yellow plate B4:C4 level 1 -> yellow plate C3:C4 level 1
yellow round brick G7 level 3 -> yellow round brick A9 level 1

...

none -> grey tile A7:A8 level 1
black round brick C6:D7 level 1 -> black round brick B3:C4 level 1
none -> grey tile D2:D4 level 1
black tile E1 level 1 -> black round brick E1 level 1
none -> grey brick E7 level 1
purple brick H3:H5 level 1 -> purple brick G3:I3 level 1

* [WHAT IS EXPECTED]
Among the records above, a stretch begins at the line containing "yellow plate B4:C4" and ends at the line containing "yellow round brick G7". Restate that stretch word for word, and nothing else.

* [YOUR SOLUTION]
yellow plate B4:C4 level 1 -> yellow plate C3:C4 level 1
yellow round brick G7 level 3 -> yellow round brick A9 level 1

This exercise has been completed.